> _WORK REQUIRED_:
Search the listing below for the line containing "camera: 30 degrees left, 0 degrees up". From there through the line containing "(327, 521) = (654, 641): purple", transcribe every line exactly, both ends included.

> _EXERCISE INPUTS_:
══════════════════════════════
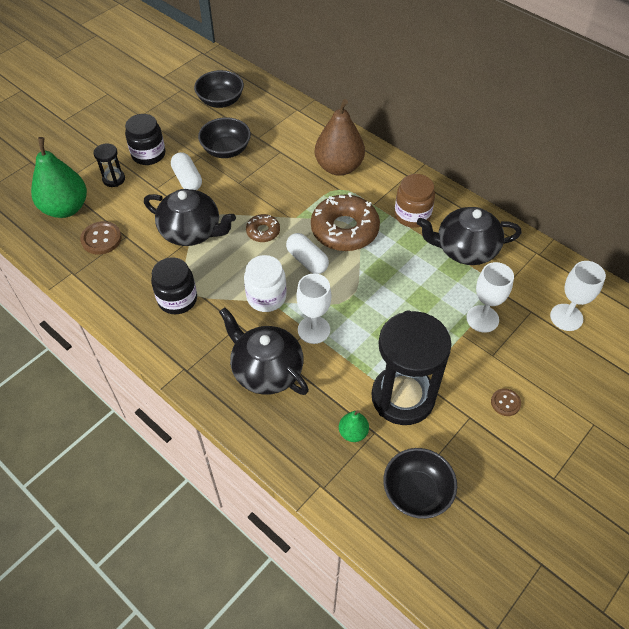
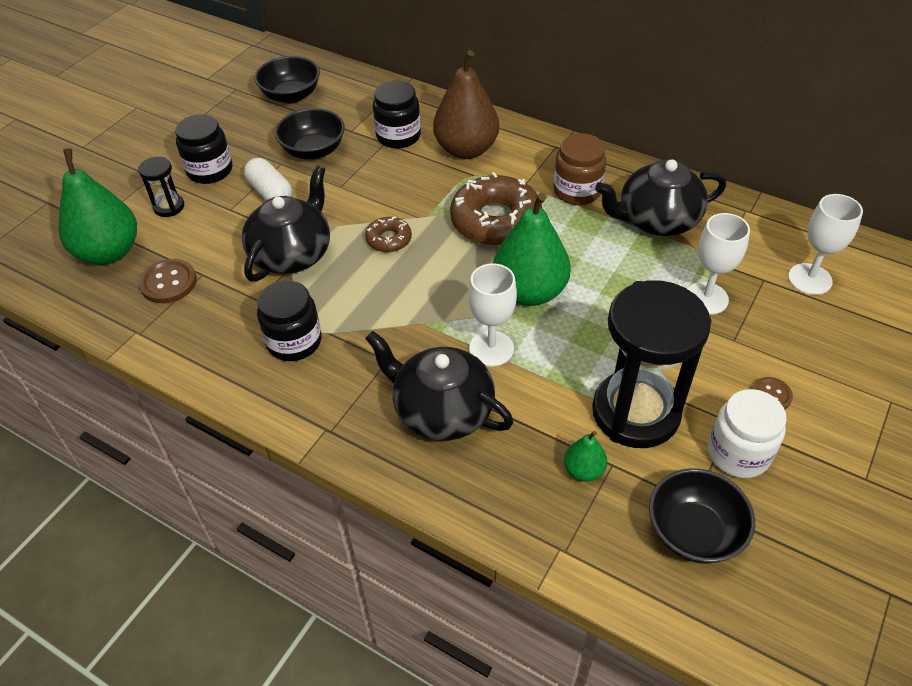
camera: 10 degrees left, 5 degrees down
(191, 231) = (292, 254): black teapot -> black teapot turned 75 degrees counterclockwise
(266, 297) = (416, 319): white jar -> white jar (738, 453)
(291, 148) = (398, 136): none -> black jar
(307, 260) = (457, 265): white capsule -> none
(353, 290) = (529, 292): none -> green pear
══════════════════════════════
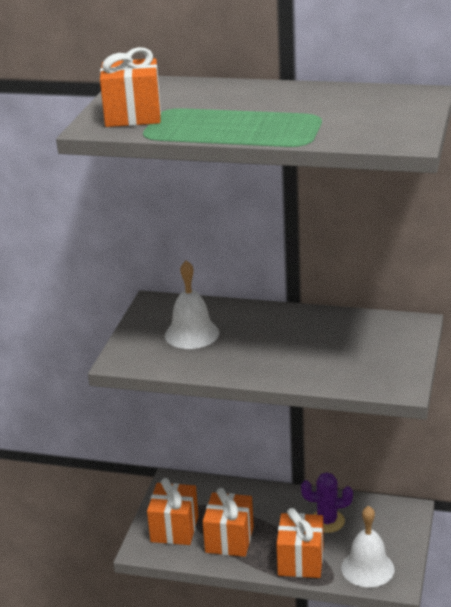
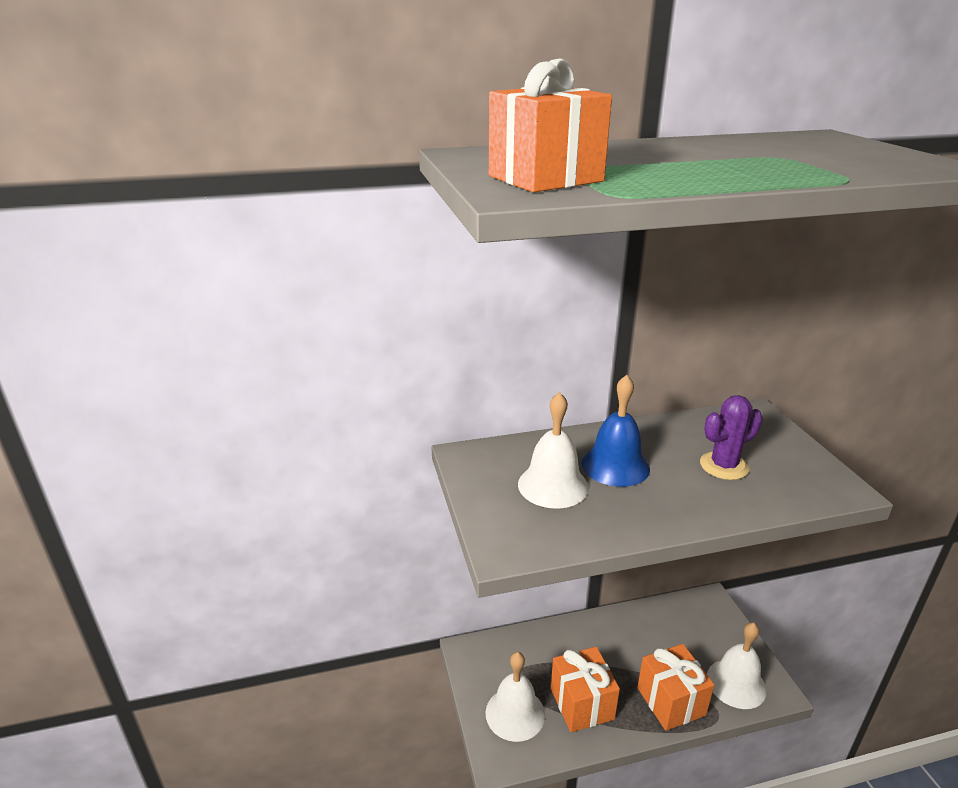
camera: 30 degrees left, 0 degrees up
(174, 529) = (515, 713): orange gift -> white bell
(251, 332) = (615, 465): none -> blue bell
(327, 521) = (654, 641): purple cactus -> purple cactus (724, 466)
══════════════════════════════
> _ANSWER SECTION_:
camera: 30 degrees left, 0 degrees up
(174, 529) = (515, 713): orange gift -> white bell
(251, 332) = (615, 465): none -> blue bell
(327, 521) = (654, 641): purple cactus -> purple cactus (724, 466)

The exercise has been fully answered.